§ **Excerpted data**
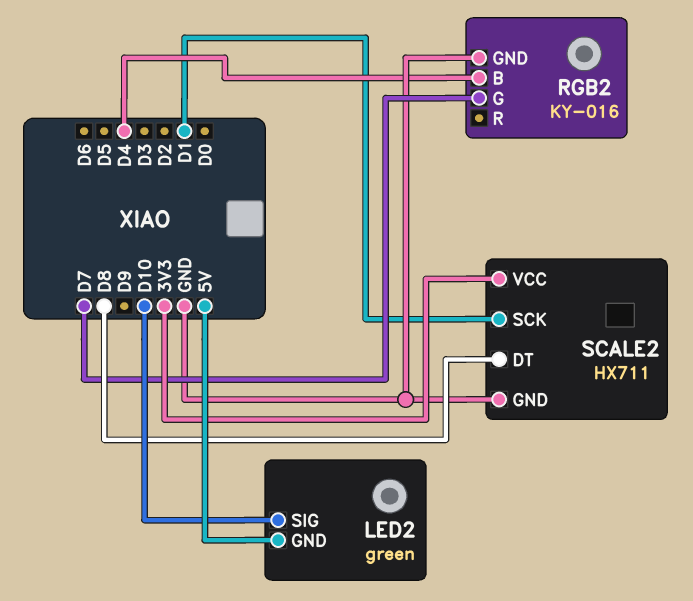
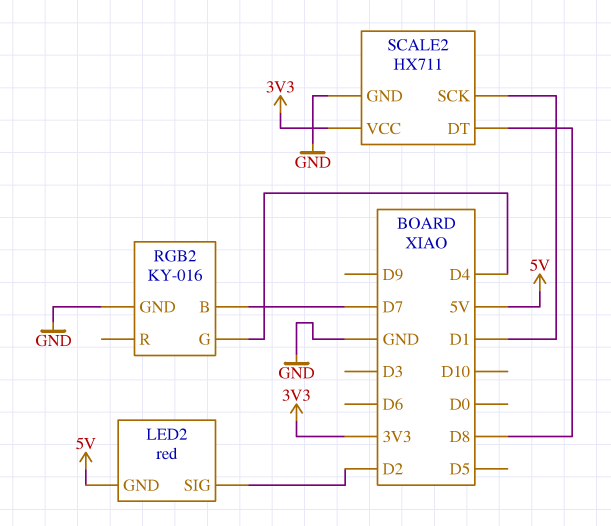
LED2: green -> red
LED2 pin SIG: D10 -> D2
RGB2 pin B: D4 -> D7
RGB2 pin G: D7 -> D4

==

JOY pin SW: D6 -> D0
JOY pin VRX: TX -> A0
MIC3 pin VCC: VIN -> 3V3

---

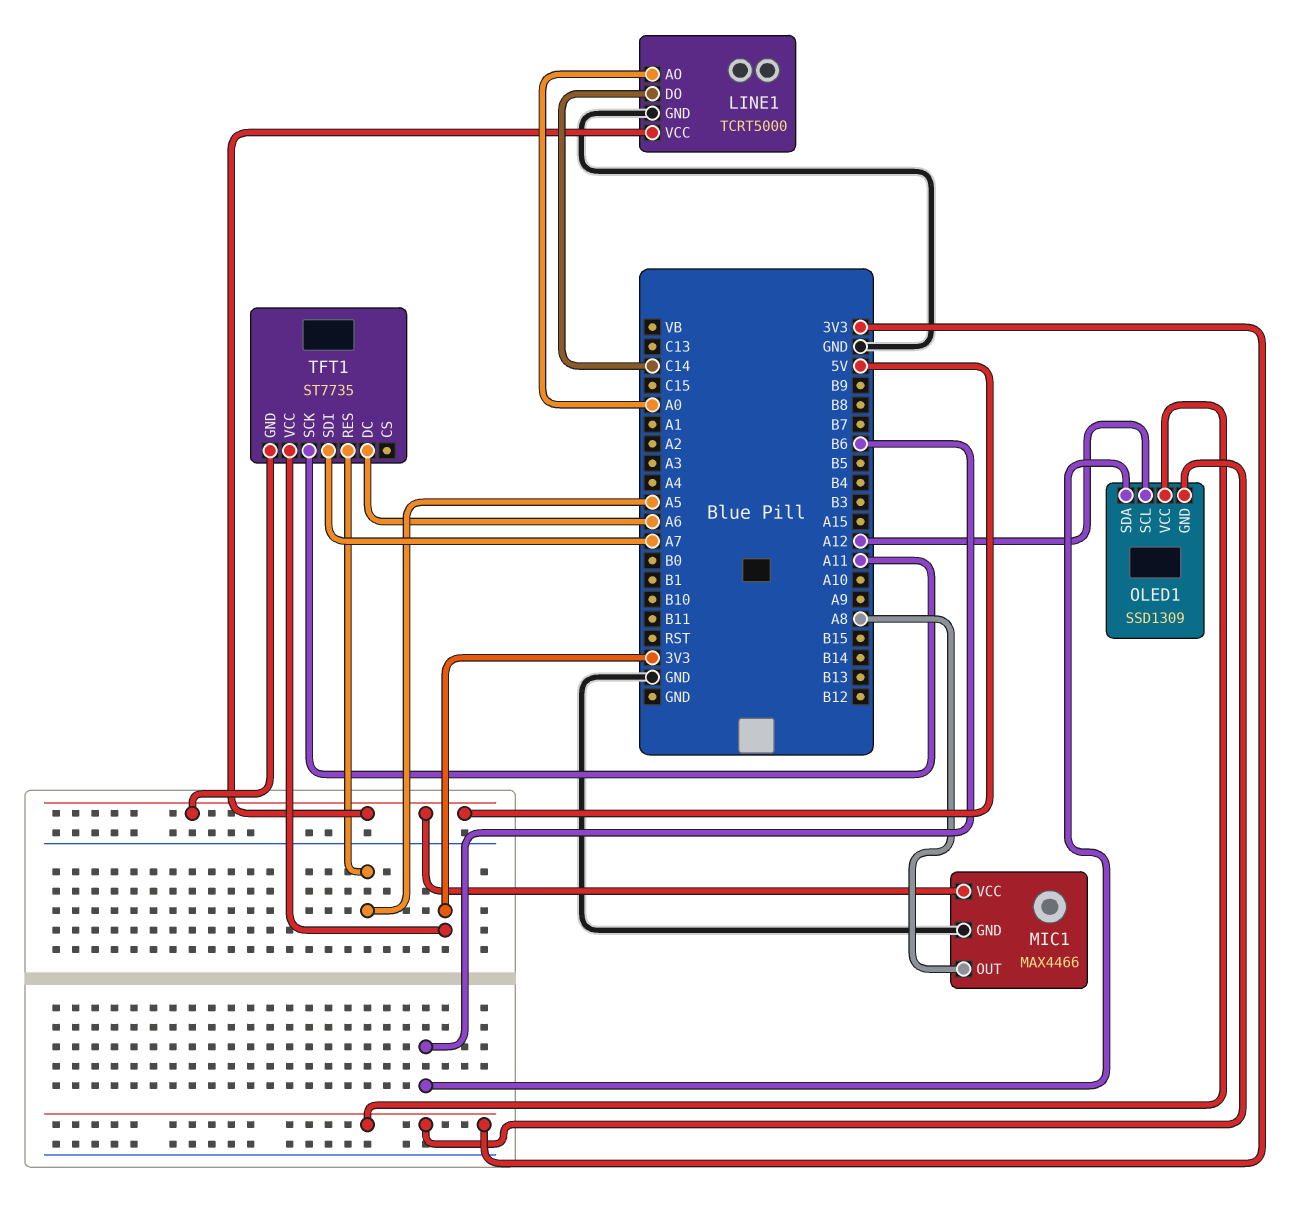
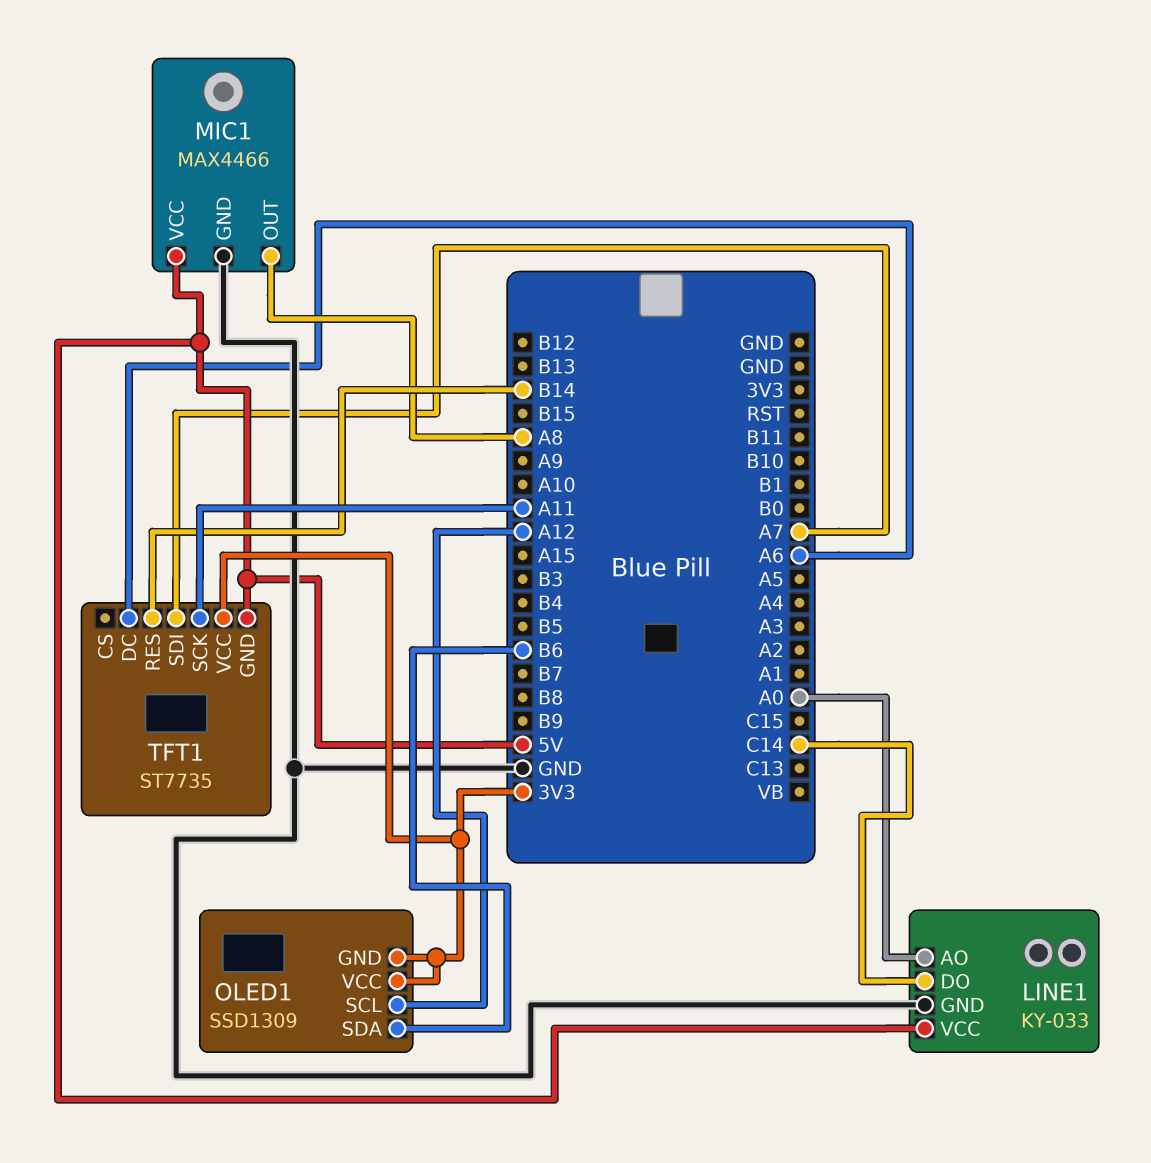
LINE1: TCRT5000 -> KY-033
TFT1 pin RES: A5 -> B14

§ **Task directions**
In the listing above, transcribe exactly everything from the line containing "LED2: green -> red" down to the line containing "RGB2 pin G: D7 -> D4", including both and nothing more.

§ **The answer**
LED2: green -> red
LED2 pin SIG: D10 -> D2
RGB2 pin B: D4 -> D7
RGB2 pin G: D7 -> D4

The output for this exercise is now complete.